- **Task statement**
Filter the data below for the string "grey" and copy each matching line.

Spatial object tracking data
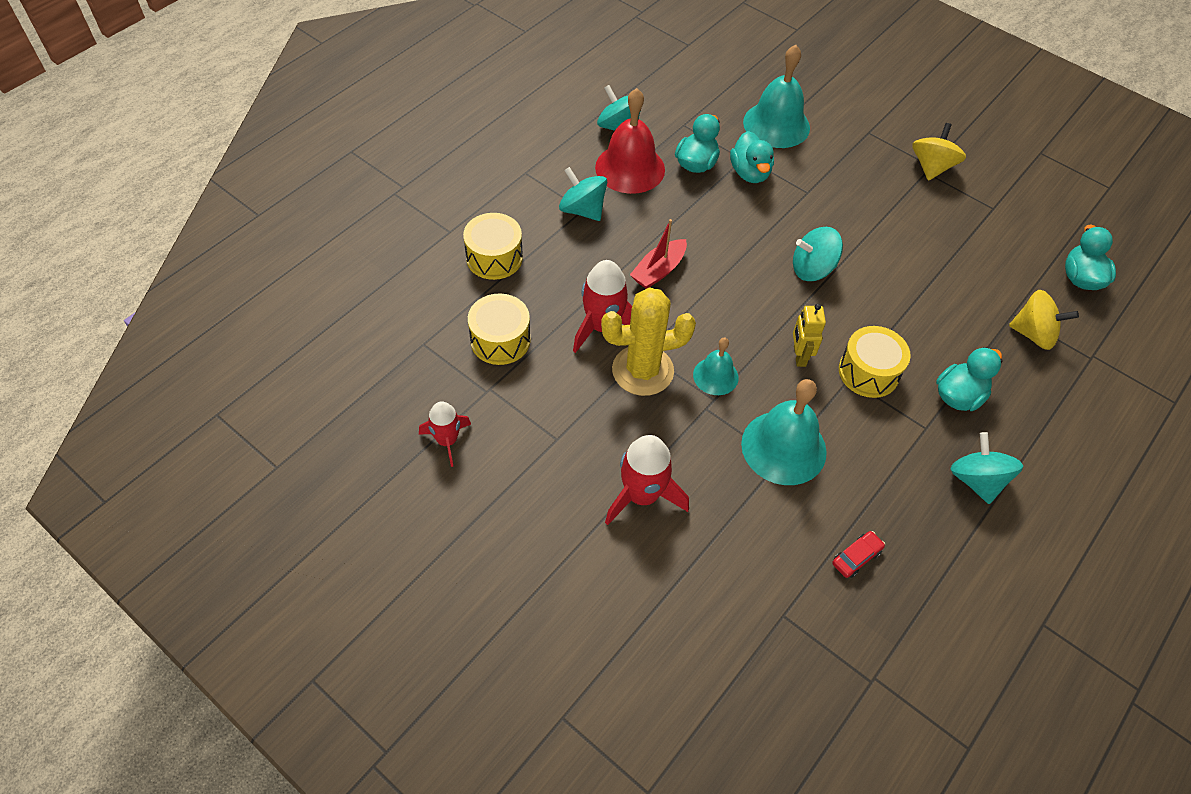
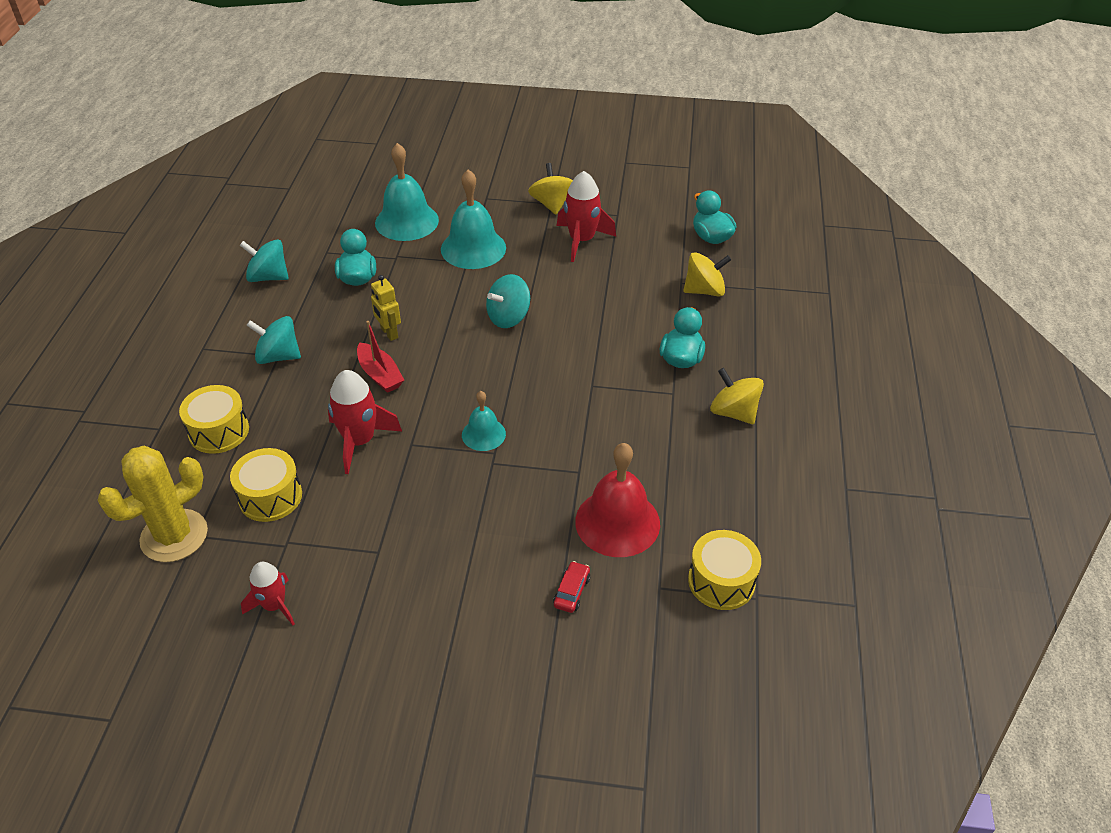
camera: 30 degrees left, 10 degrees down
(630, 168) = (300, 305): red bell -> red bell (617, 522)
(642, 370) = (418, 459): yellow cactus -> yellow cactus (174, 536)
(642, 495) = (484, 558): red rocket -> red rocket (582, 240)
(658, 270) = (380, 375): red boat -> red boat turned 45 degrees counterclockwise
(750, 173) = (409, 267): turquoise duck -> none
(783, 447) = (575, 461): turquoise bell -> turquoise bell (473, 248)
(799, 356) = (541, 387): yellow robot -> yellow robot (389, 333)
(856, 557) = (685, 514): red car -> red car (571, 591)
(868, 372) = (603, 373): yellow drum -> yellow drum (721, 581)
(976, 480) = (733, 412): turquoise spinning top -> yellow spinning top

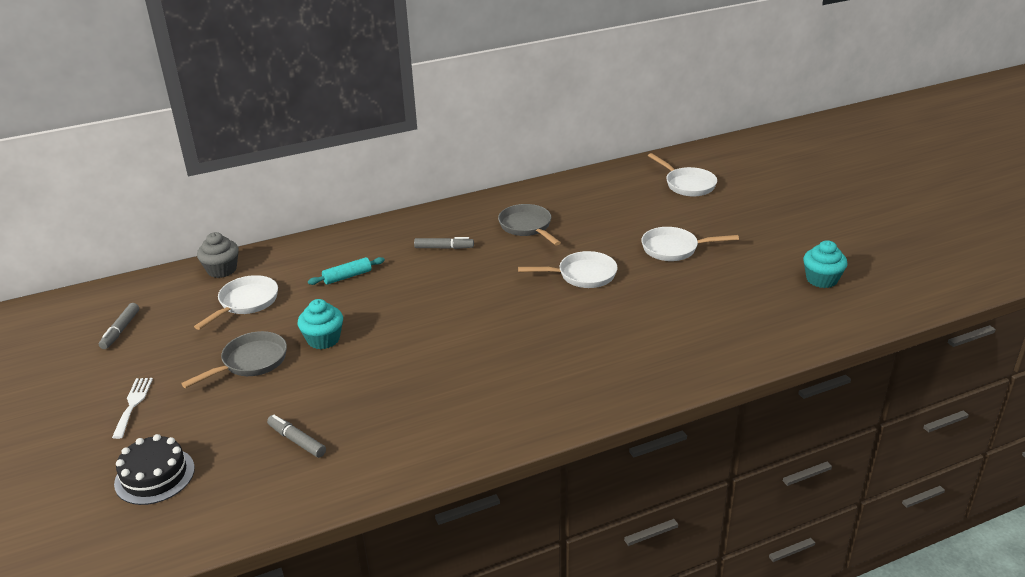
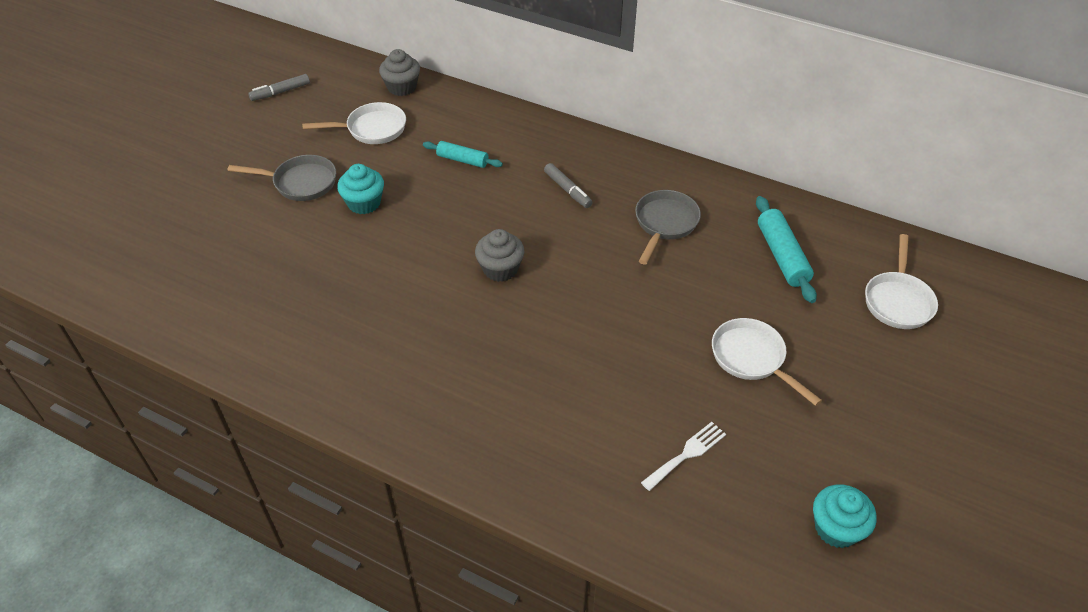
camera: 50 degrees right, 15 degrees up
(133, 404) = (204, 158): white fork -> white fork (686, 454)
(154, 476) = (137, 223): black cake -> none
(297, 441) = (228, 271): grey marker -> none
(479, 306) = (500, 269): none -> grey cupcake
(582, 275) = (624, 312): white pan -> none
(608, 202) = (782, 256): none -> turquoise rolling pin

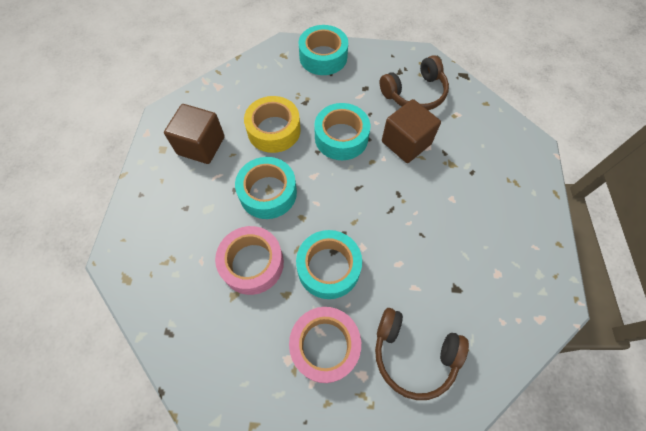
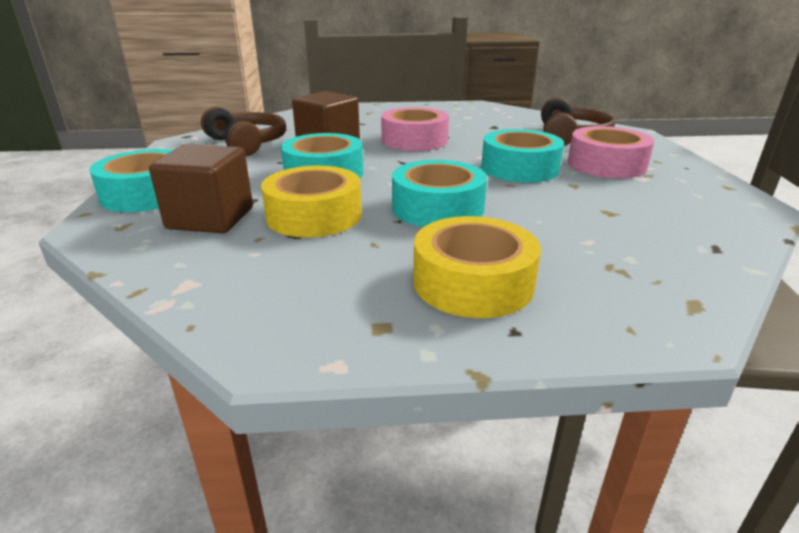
camera: 100 degrees left, 35 degrees down
(180, 189) = (473, 282): none -> yellow tape
(201, 145) = (360, 277): brown cube -> brown cube (210, 218)
(252, 263) = (555, 206): pink tape -> pink tape (414, 140)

- **Written response**
(297, 441) = (228, 271): grey marker -> none
(479, 306) = (500, 269): none -> grey cupcake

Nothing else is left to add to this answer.